## Extracted data
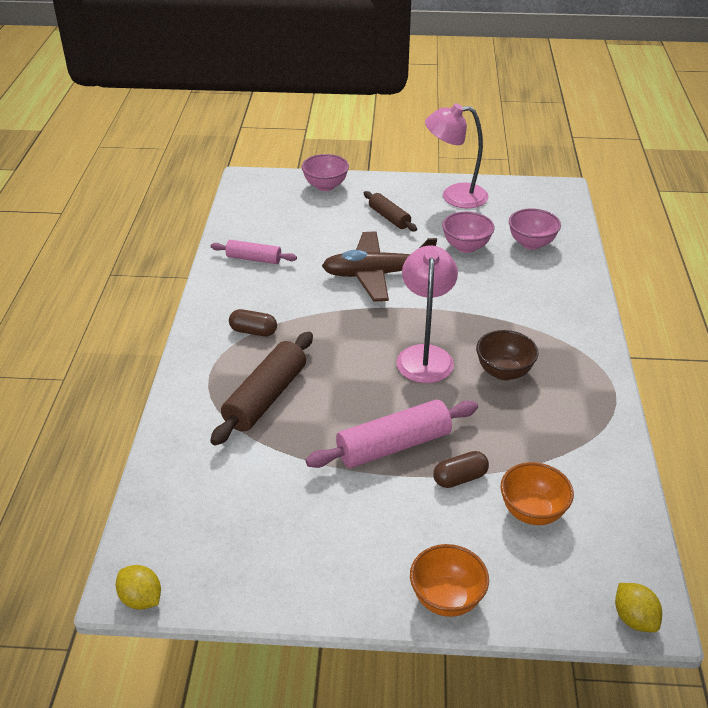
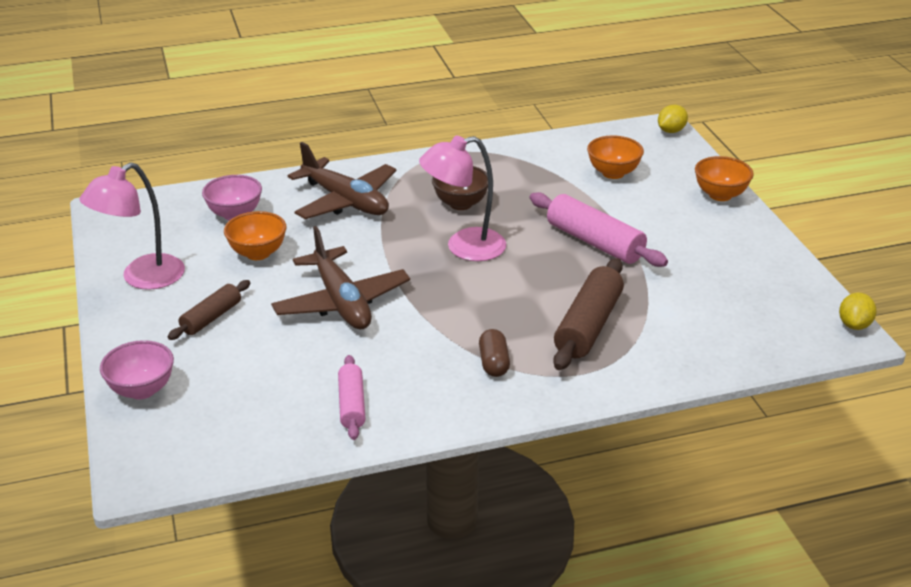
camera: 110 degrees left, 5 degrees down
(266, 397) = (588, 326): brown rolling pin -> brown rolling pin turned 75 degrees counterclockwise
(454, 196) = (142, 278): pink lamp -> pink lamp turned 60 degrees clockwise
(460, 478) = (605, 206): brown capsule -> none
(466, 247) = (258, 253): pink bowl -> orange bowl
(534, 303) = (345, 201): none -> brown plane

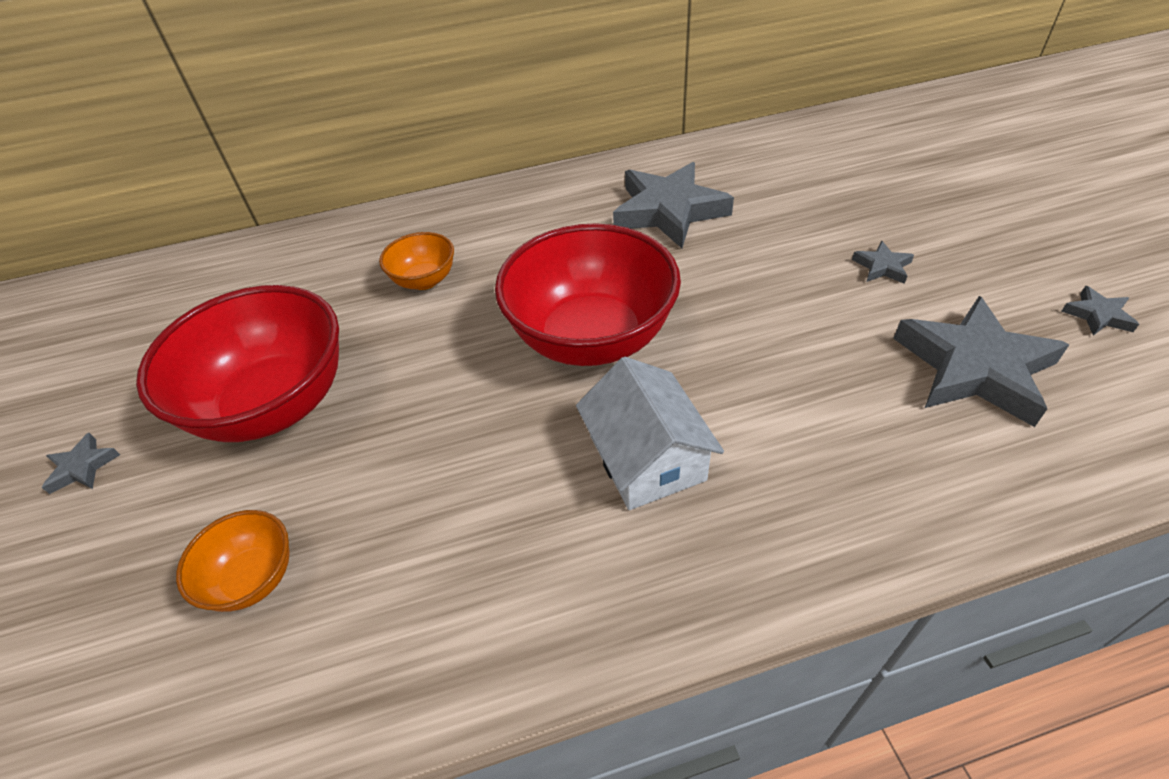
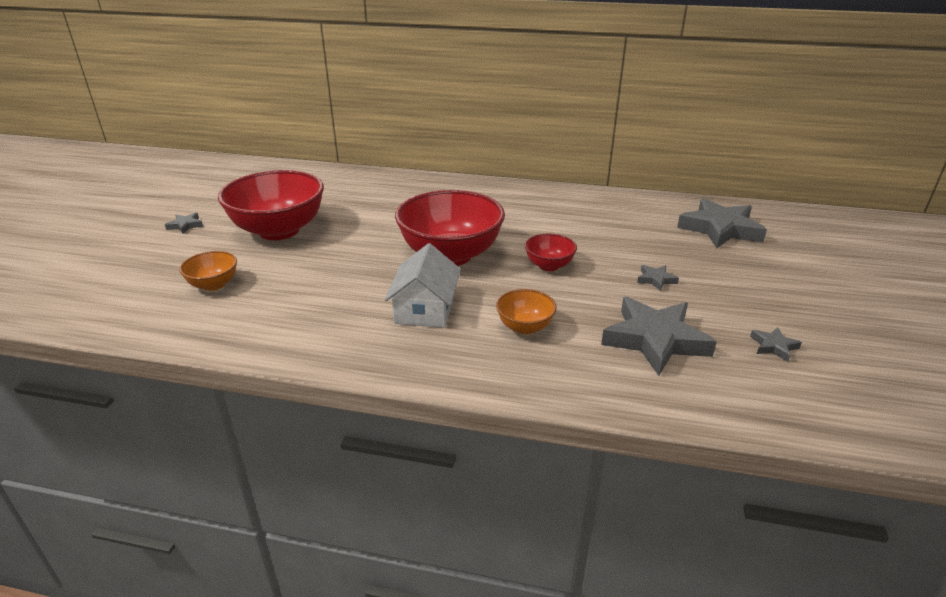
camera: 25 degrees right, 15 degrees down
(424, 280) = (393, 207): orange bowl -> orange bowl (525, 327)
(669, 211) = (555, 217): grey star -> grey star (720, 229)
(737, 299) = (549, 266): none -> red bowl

* * *

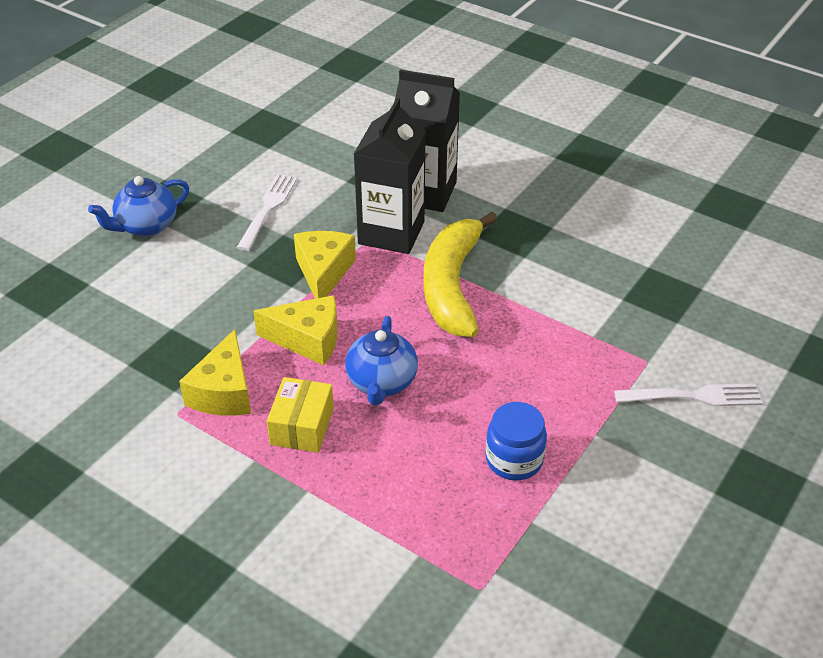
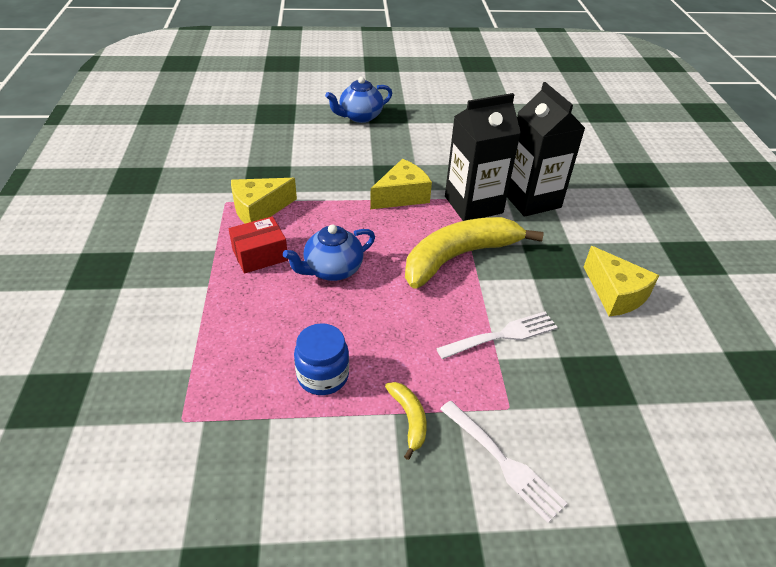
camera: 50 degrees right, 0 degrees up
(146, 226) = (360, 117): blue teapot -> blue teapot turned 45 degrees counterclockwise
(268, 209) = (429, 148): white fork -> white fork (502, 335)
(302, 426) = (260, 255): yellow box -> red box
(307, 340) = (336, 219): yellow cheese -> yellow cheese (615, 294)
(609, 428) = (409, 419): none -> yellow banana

==

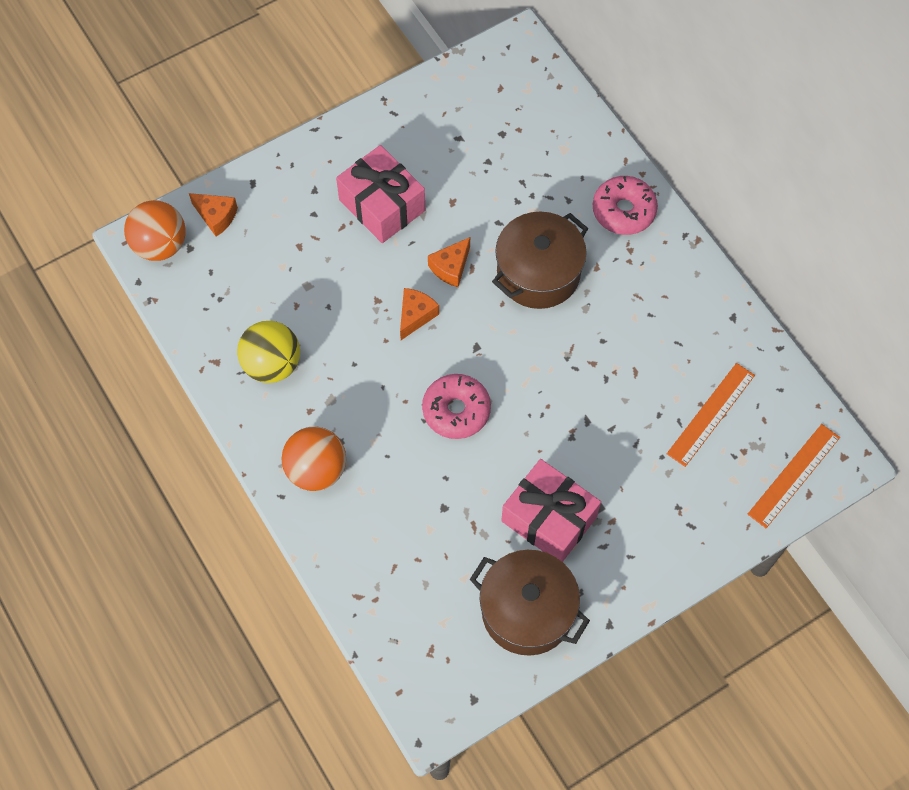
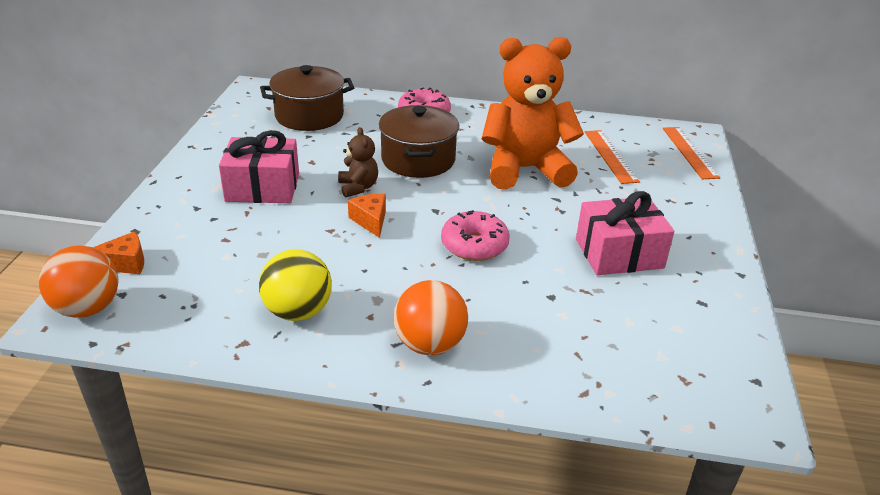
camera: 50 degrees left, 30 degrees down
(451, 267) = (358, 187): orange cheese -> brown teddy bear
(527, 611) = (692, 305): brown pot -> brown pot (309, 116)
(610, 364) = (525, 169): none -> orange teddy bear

## To do
Take the lines above from the one containing "(146, 226) = (360, 117): blue" down to the one containing "(609, 428) = (409, 419): none", and transcribe them exactly, both ends included.

## Solution to this exercise
(146, 226) = (360, 117): blue teapot -> blue teapot turned 45 degrees counterclockwise
(268, 209) = (429, 148): white fork -> white fork (502, 335)
(302, 426) = (260, 255): yellow box -> red box
(307, 340) = (336, 219): yellow cheese -> yellow cheese (615, 294)
(609, 428) = (409, 419): none -> yellow banana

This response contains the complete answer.